• PROMPT
Give as output the line that contains "P7 pin 3: BUS_A -> BUS_B", followed by every remaining line of the entries, unchanged and with nothing added.
** INFORMATION follows **
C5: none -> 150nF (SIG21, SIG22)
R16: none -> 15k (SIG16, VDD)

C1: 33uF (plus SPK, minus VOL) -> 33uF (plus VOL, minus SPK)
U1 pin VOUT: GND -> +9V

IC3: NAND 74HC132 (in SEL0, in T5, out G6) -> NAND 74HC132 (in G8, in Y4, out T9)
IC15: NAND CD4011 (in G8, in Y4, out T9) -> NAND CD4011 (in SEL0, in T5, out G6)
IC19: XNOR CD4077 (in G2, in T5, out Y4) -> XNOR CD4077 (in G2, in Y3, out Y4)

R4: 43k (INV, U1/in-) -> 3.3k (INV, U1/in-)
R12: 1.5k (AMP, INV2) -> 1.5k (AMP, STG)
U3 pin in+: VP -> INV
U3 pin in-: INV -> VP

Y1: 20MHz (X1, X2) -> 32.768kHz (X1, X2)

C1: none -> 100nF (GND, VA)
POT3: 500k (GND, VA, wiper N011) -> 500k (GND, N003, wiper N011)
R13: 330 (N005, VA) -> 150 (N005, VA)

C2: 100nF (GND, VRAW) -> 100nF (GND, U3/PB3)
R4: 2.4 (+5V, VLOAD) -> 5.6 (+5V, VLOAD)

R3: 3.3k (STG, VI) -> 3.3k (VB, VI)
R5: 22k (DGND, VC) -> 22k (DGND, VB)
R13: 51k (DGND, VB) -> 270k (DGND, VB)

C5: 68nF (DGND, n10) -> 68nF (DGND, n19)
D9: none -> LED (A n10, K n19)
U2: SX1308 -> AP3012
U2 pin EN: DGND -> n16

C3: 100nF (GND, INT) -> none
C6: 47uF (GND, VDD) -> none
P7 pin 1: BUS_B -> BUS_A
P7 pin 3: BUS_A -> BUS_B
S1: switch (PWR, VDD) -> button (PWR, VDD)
** End of INFORMATION **
• ANSWER SPACE
P7 pin 3: BUS_A -> BUS_B
S1: switch (PWR, VDD) -> button (PWR, VDD)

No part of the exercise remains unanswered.